Object state comparisons:

####

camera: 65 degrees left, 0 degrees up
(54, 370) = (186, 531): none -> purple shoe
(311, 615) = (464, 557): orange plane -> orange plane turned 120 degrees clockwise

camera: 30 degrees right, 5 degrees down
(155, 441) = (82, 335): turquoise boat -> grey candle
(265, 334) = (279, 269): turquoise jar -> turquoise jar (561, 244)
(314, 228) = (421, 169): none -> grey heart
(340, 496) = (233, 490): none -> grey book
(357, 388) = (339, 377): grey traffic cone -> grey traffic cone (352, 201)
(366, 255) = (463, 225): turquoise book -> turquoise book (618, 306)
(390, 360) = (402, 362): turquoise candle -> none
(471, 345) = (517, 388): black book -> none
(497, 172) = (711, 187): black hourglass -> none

####

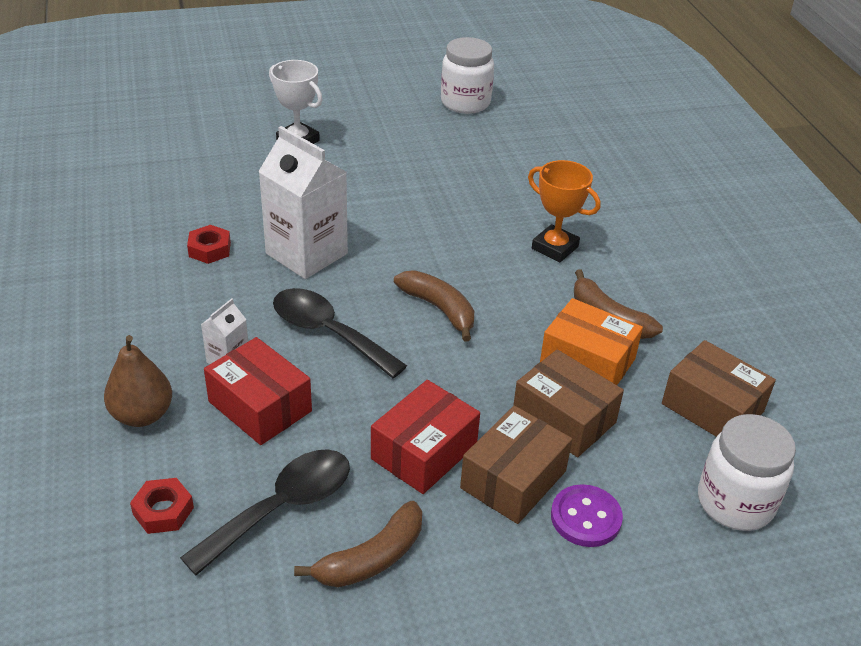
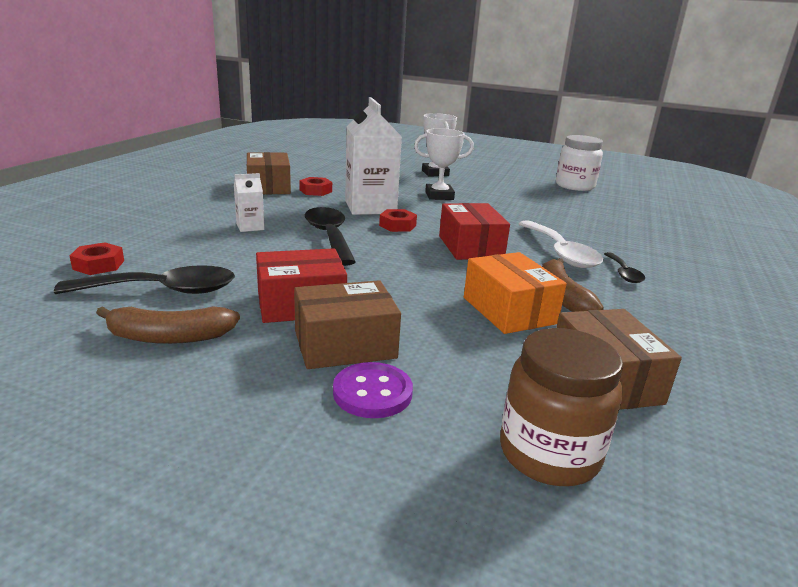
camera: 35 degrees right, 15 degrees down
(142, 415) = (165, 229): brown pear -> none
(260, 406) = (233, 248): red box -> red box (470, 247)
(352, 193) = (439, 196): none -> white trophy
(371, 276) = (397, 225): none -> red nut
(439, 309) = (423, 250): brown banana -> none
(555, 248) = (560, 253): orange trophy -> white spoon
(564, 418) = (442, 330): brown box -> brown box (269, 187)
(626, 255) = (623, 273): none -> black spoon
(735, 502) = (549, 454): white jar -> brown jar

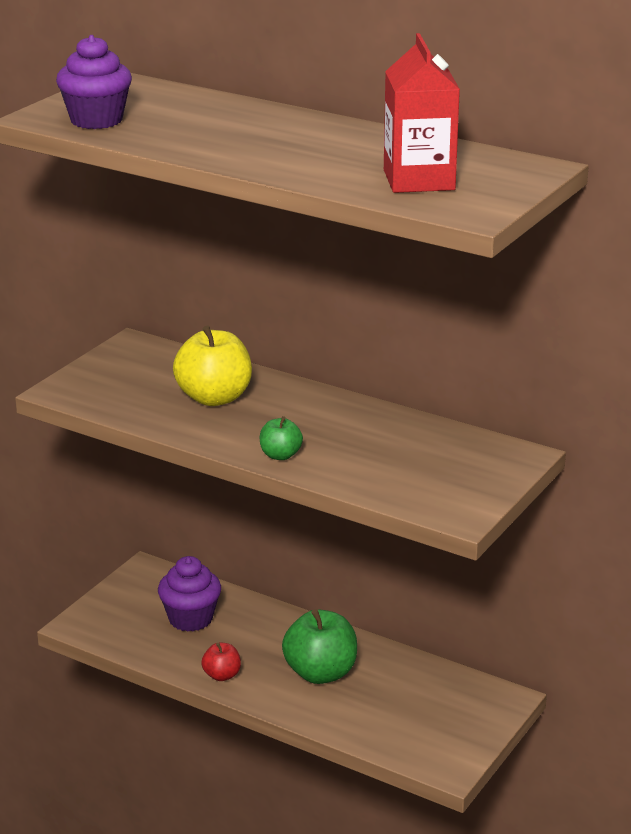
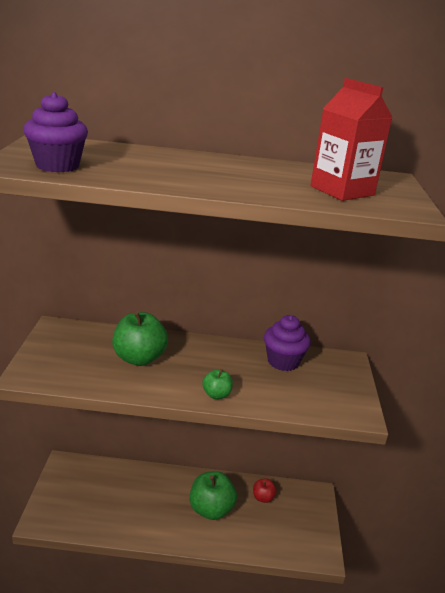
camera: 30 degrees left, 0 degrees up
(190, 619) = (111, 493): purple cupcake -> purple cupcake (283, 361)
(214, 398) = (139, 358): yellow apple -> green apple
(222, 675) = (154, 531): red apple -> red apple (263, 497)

####

Goal of the exercise:
Given the records above, return exactly the lines starting at the line containing "camera: 35 degrees right, 15 degrees down" and ending at the line containing "(564, 418) = (442, 330): brown", including both.

Your solution:
camera: 35 degrees right, 15 degrees down
(142, 415) = (165, 229): brown pear -> none
(260, 406) = (233, 248): red box -> red box (470, 247)
(352, 193) = (439, 196): none -> white trophy
(371, 276) = (397, 225): none -> red nut
(439, 309) = (423, 250): brown banana -> none
(555, 248) = (560, 253): orange trophy -> white spoon
(564, 418) = (442, 330): brown box -> brown box (269, 187)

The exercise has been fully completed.